EXERCISE REQUIREMENTS:
Your answer should consist of each line below that includes the word "brown".

Records contained in a dataset:
________________
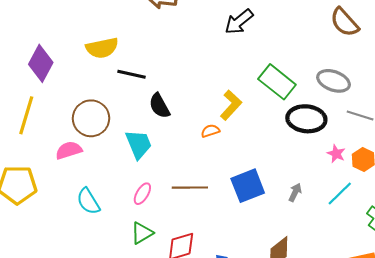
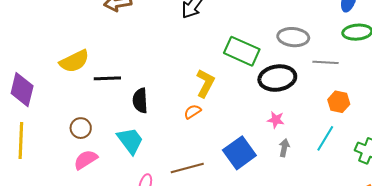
black semicircle: (159, 106) -> (140, 101), turned 40
brown circle: (91, 118) -> (81, 128), size x0.6
pink semicircle: (69, 150) -> (86, 160), moved
pink star: (336, 154) -> (276, 120), moved

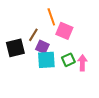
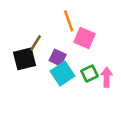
brown line: (33, 35) -> (36, 43), moved
cyan square: (46, 60) -> (63, 74), turned -30

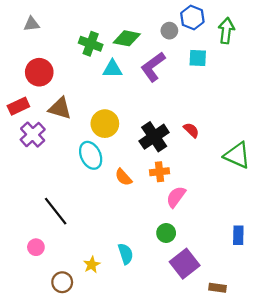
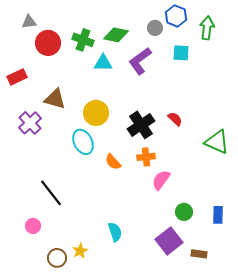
red circle: (39, 72) -> (48, 43), moved
red rectangle: (18, 106) -> (17, 77), moved
green circle: (166, 233) -> (184, 212), moved
yellow star: (92, 265) -> (80, 251), moved
brown rectangle: (218, 288) -> (199, 254), moved

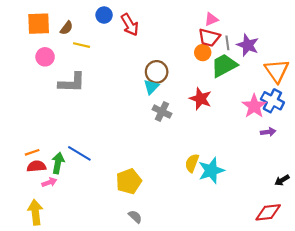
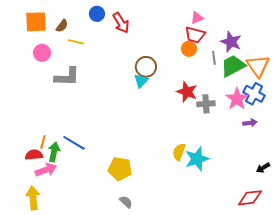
gray line: (227, 43) -> (214, 58), moved
green trapezoid: (224, 65) -> (233, 66), moved
gray cross: (162, 112) -> (206, 104), moved, turned -30
orange line: (32, 152) -> (43, 142), moved, turned -56
yellow pentagon: (129, 181) -> (120, 169), turned 30
pink arrow: (49, 182) -> (46, 170), size x1.5

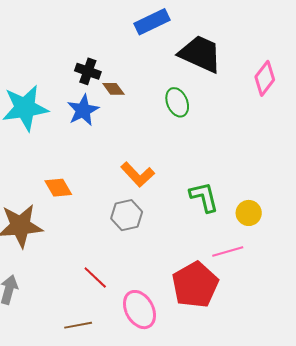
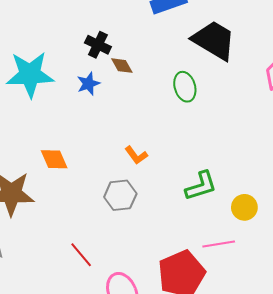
blue star: (83, 110) -> (88, 84), size x0.7
orange L-shape: (138, 174) -> (136, 155), size x0.7
green L-shape: (204, 197) -> (201, 186), turned 80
________________
COMPLETED TASK:
brown circle: (91, 118) -> (81, 128), size x0.6
brown line: (33, 35) -> (36, 43), moved
brown rectangle: (218, 288) -> (199, 254), moved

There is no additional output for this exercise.